RECORDS FOR THE EXERCISE Block Start

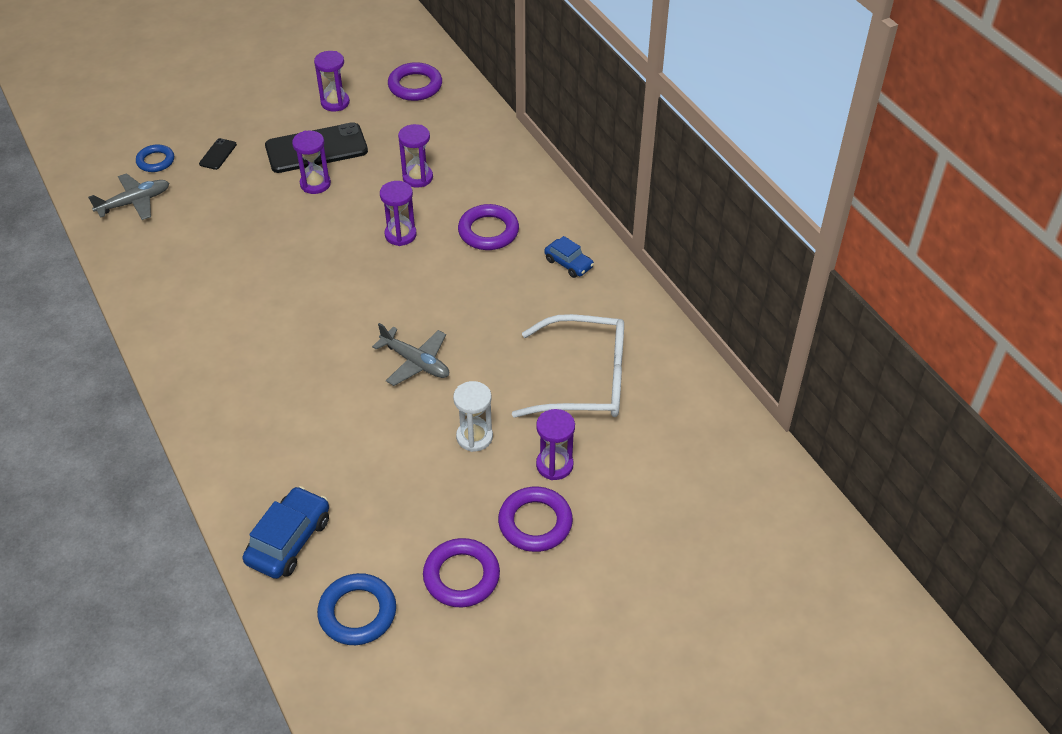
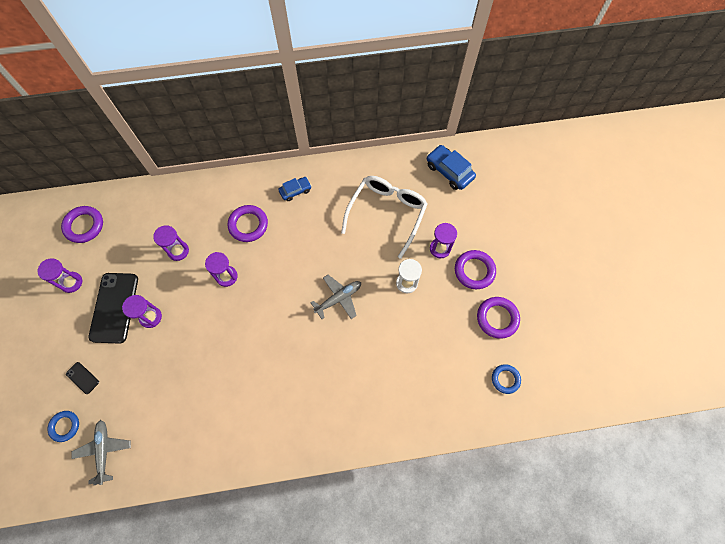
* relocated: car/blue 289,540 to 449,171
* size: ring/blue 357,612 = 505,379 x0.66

RECORDS FOR THE EXERCISE Block End
RECORDS FOR THE EXERCISE Block Start

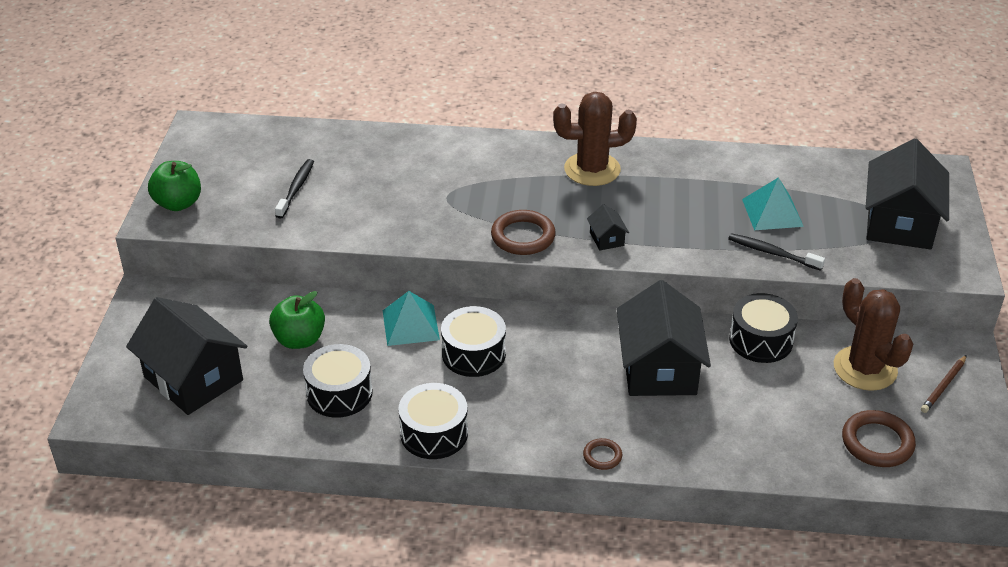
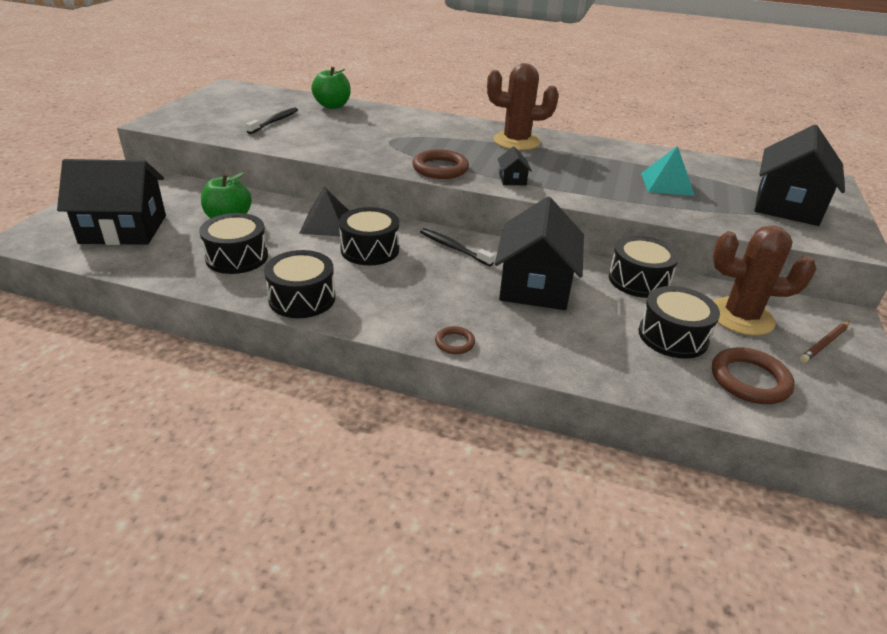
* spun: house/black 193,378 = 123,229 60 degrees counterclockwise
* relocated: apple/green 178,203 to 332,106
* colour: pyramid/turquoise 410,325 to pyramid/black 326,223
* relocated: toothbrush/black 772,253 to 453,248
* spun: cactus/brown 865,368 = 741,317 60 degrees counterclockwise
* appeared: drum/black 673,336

RECORDS FOR THE EXERCISE Block End

EXERCISE REQUIREMENTS
All lines above from the one with "772,253 to 453,248" to the one with "appeared: drum/black 673,336", inclusive, should be copied exactly, and no other lines.

RESULT OF THE EXERCISE
* relocated: toothbrush/black 772,253 to 453,248
* spun: cactus/brown 865,368 = 741,317 60 degrees counterclockwise
* appeared: drum/black 673,336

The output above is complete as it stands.